Your objective: Where the material below has a line containing "blue rectangle: (50, 96)", start repeating exactly, and keep going through the line containing "green triangle: (147, 195)", with no other lines.

Source data:
◆ ◆ ◆ ◆
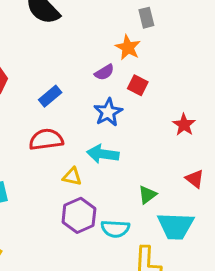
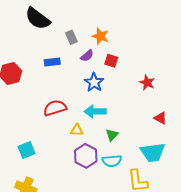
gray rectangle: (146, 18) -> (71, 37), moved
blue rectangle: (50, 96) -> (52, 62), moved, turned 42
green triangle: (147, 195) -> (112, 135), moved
◆ ◆ ◆ ◆
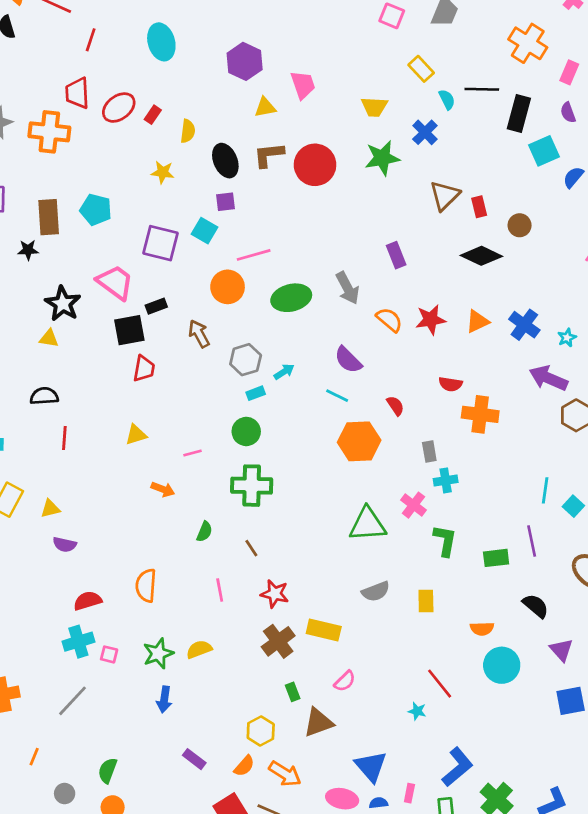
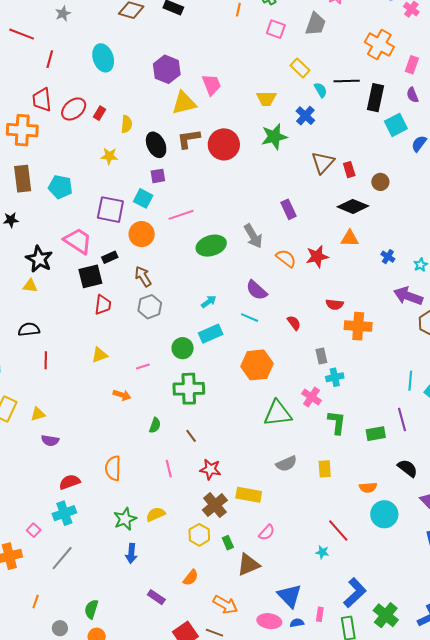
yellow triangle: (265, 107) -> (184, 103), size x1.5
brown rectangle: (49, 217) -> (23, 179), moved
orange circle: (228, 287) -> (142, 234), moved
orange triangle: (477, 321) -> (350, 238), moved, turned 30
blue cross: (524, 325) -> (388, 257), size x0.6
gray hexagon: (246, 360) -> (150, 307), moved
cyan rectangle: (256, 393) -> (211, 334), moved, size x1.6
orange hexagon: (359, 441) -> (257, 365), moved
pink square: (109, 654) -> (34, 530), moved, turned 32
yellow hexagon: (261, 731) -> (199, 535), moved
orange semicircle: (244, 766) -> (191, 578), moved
◆ ◆ ◆ ◆
Answer for this exercise:
blue rectangle: (50, 96) -> (52, 62), moved, turned 42
green triangle: (147, 195) -> (112, 135), moved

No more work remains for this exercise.